## WHAT YOU HAVE TO DO
Pull every line that holds the word "purple" from the entries.

Items from a data source
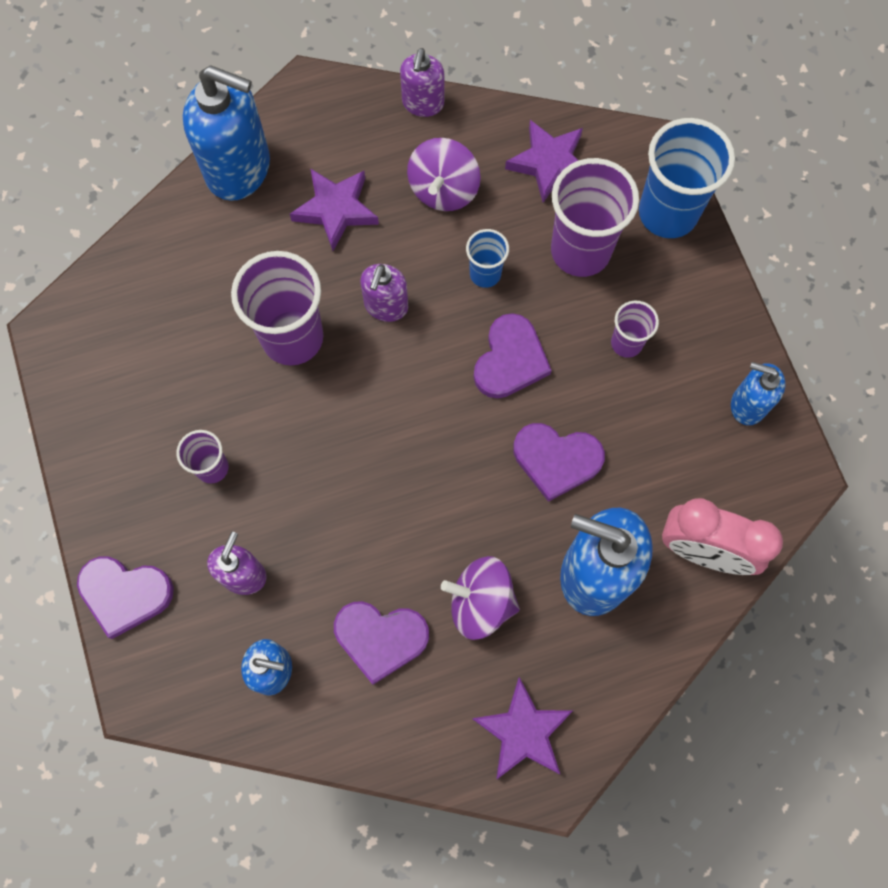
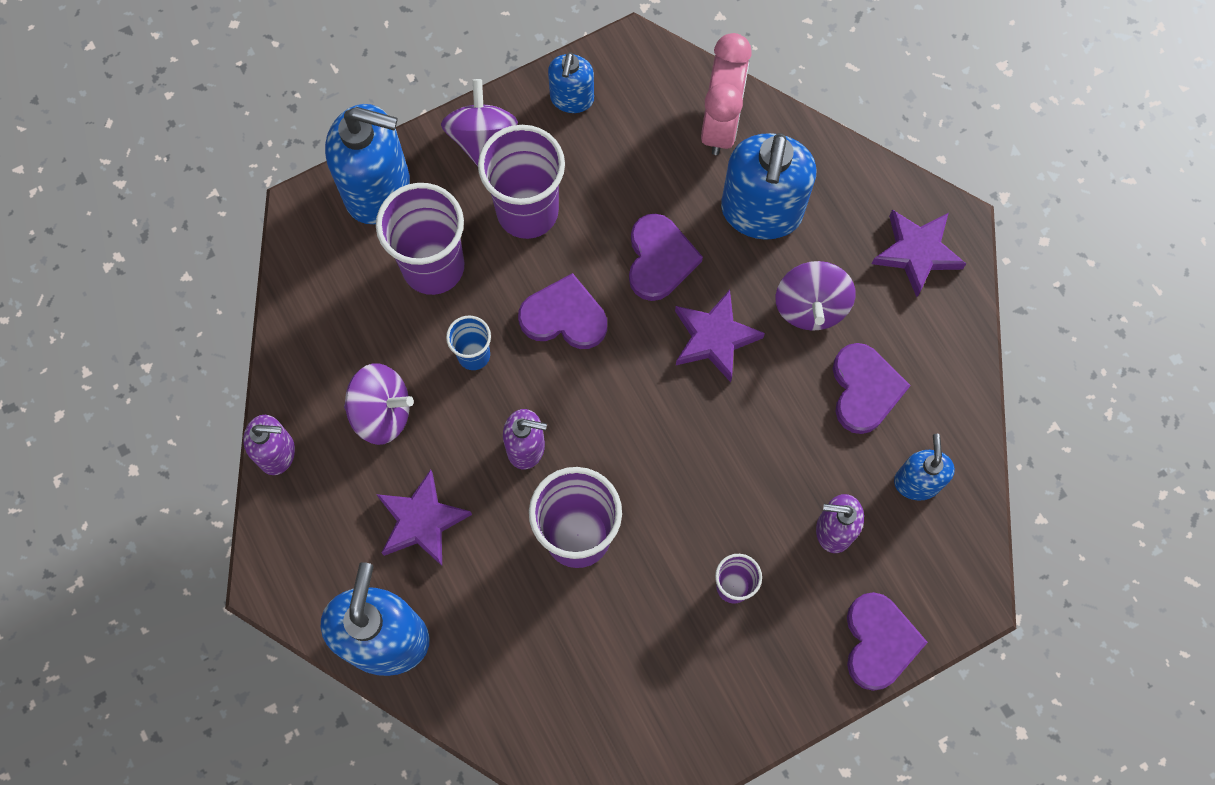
camera: 100 degrees left, 0 degrees up
(549, 163) = (335, 310): purple star -> purple star (714, 338)
(626, 343) = (527, 211): purple cup -> purple cup, size x1.93
(668, 213) = (378, 189): blue cup -> blue soap dispenser
(712, 312) = (482, 138): none -> purple spinning top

## TASK OUTPUT
(549, 163) = (335, 310): purple star -> purple star (714, 338)
(626, 343) = (527, 211): purple cup -> purple cup, size x1.93
(712, 312) = (482, 138): none -> purple spinning top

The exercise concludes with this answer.